§ **Exercise details**
Below are some records. Write out the lines from the one containing "L202: 330uH (GND, N8) -> none" to the last line, word for word, leaving out pictures.

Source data
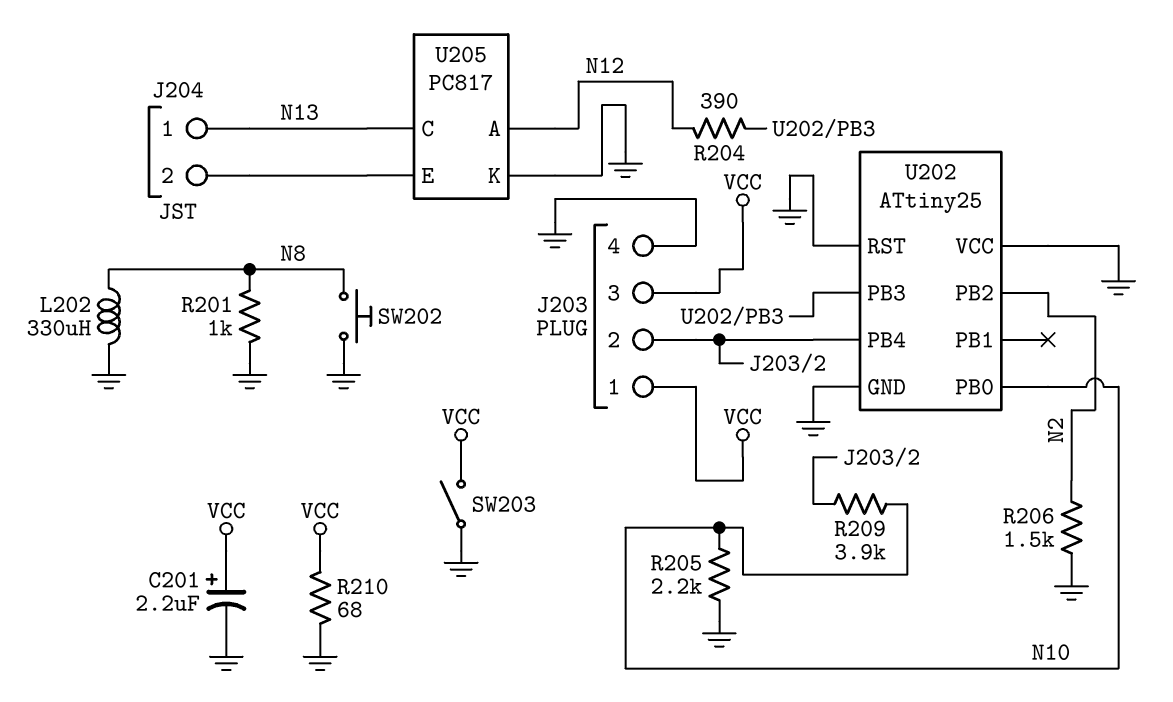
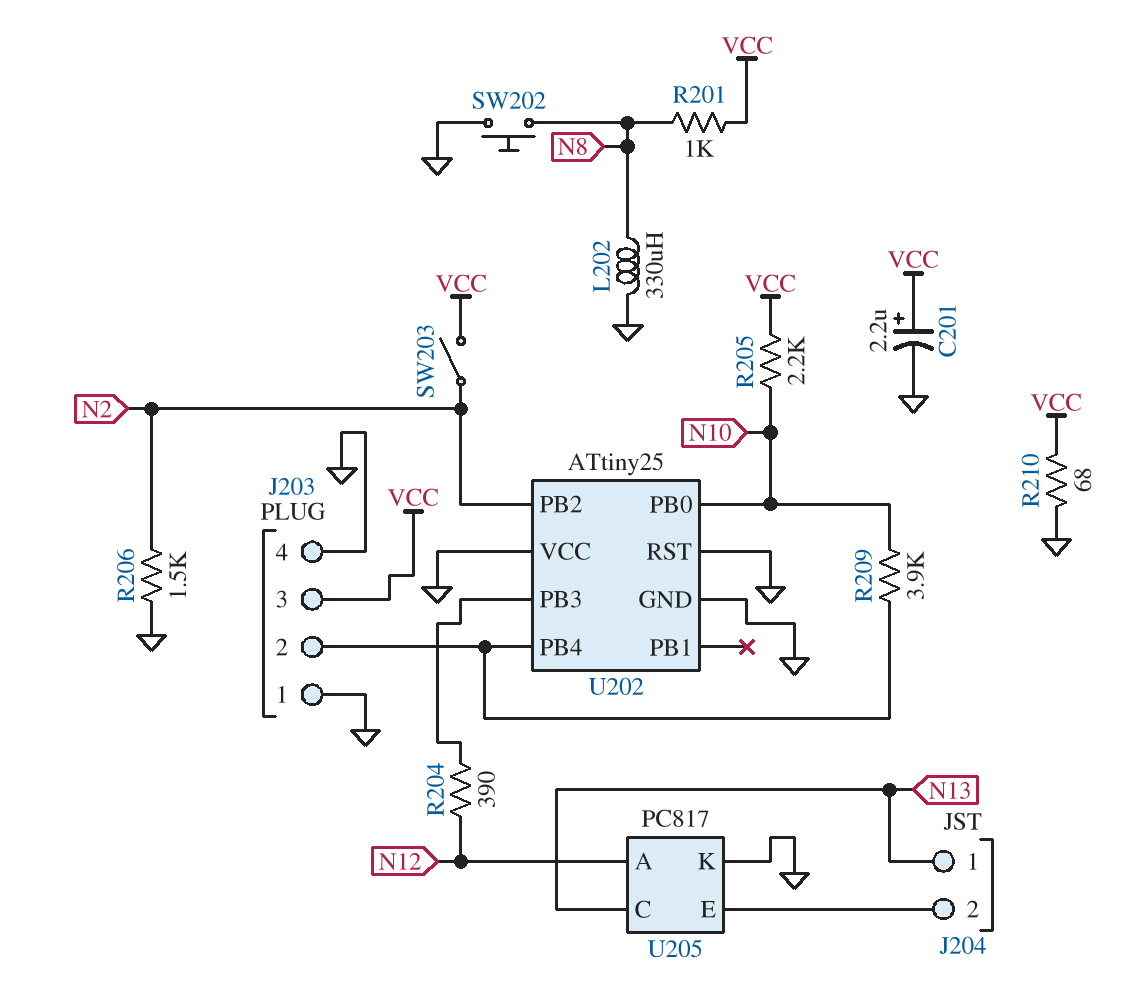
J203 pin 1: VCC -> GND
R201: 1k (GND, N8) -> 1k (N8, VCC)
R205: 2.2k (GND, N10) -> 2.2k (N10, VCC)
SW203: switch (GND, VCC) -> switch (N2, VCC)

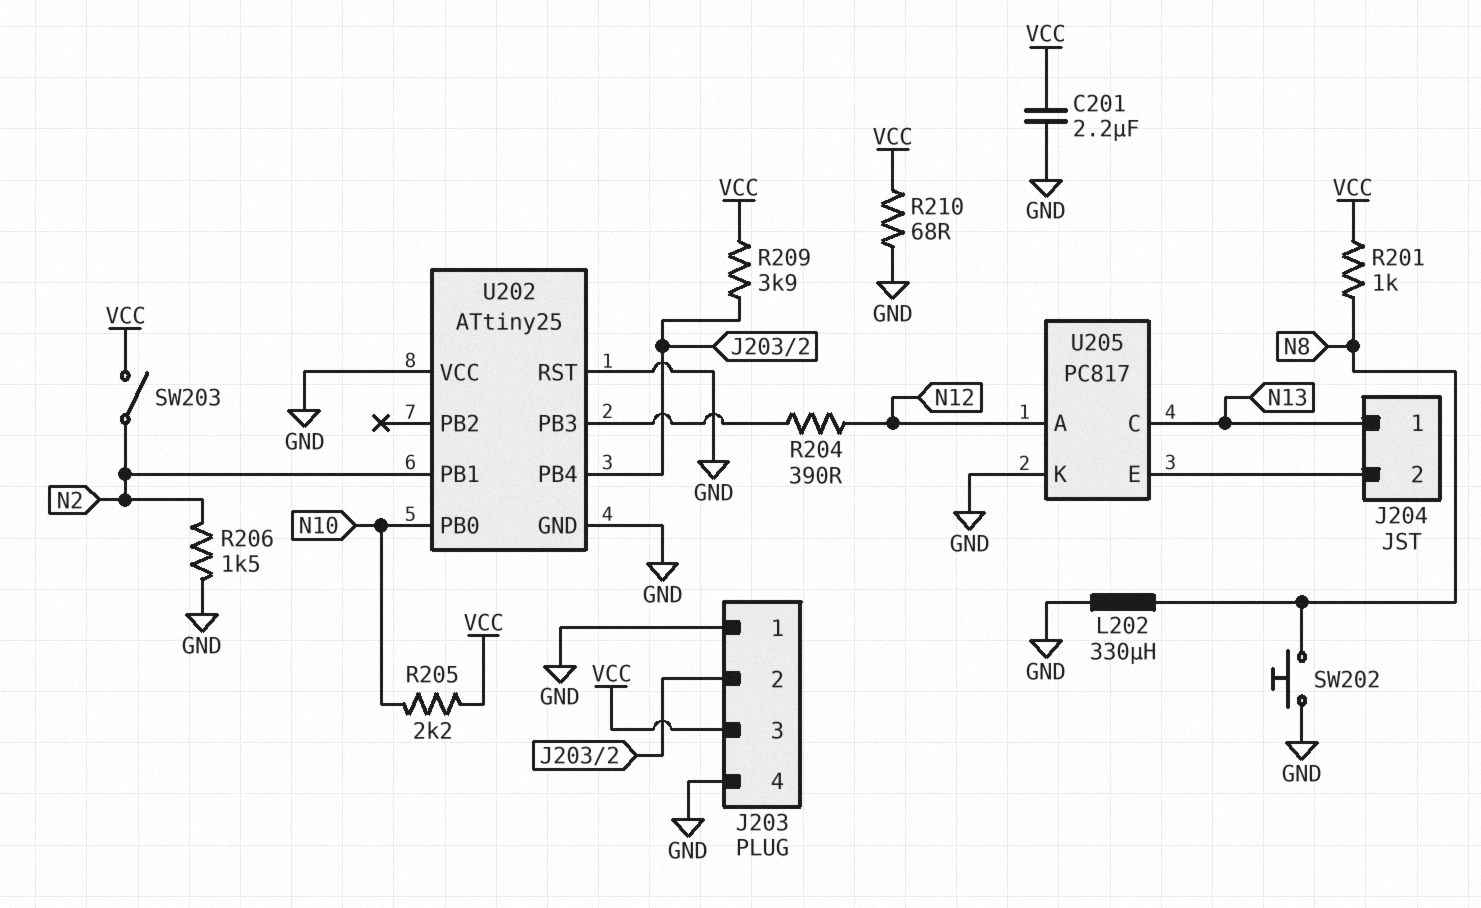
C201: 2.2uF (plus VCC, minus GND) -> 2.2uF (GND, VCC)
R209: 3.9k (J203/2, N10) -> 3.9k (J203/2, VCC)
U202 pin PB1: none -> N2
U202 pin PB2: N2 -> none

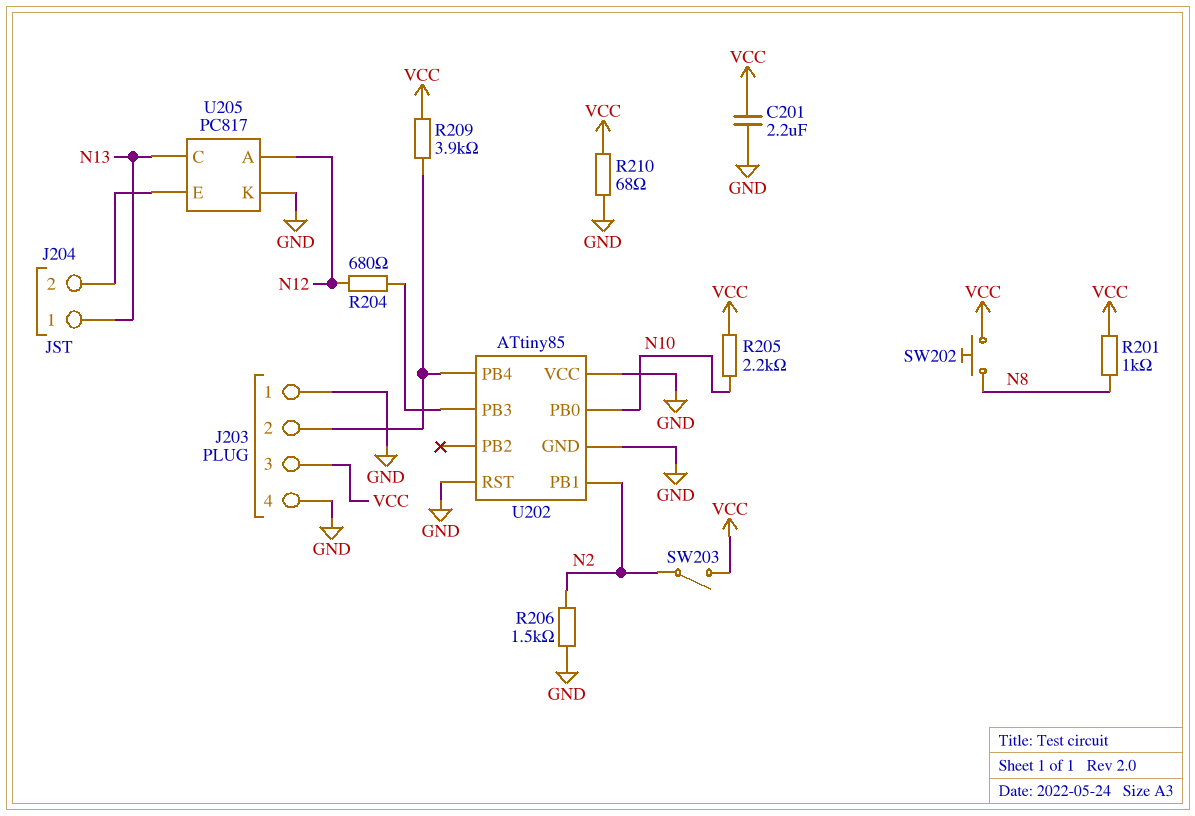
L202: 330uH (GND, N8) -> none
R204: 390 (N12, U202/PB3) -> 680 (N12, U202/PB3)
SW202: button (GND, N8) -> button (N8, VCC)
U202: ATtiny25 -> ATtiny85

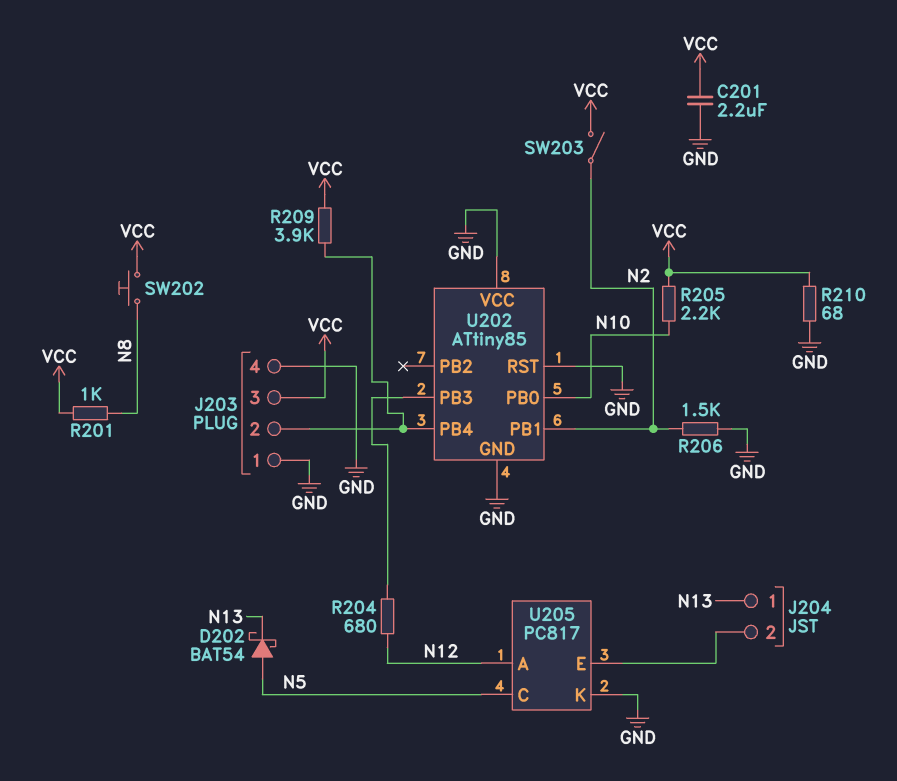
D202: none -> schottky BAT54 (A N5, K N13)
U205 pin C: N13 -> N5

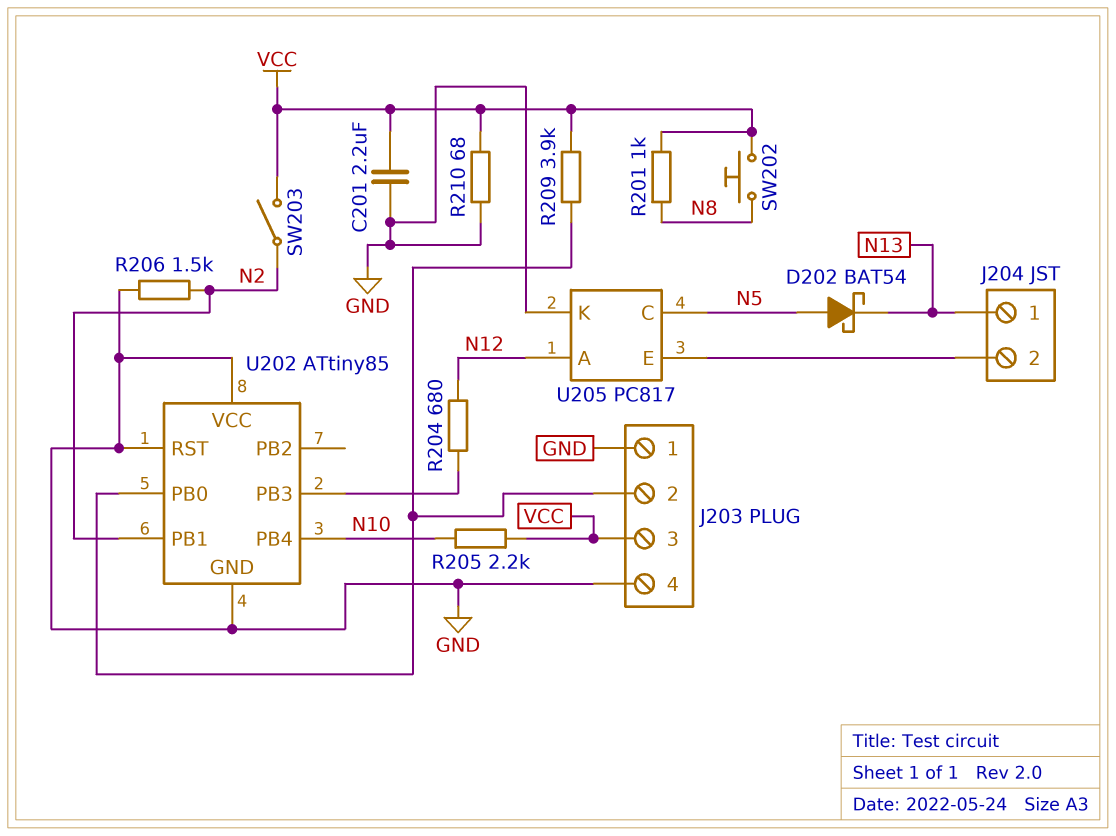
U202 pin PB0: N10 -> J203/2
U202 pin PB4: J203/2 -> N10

§ **Response to this task**
L202: 330uH (GND, N8) -> none
R204: 390 (N12, U202/PB3) -> 680 (N12, U202/PB3)
SW202: button (GND, N8) -> button (N8, VCC)
U202: ATtiny25 -> ATtiny85

D202: none -> schottky BAT54 (A N5, K N13)
U205 pin C: N13 -> N5

U202 pin PB0: N10 -> J203/2
U202 pin PB4: J203/2 -> N10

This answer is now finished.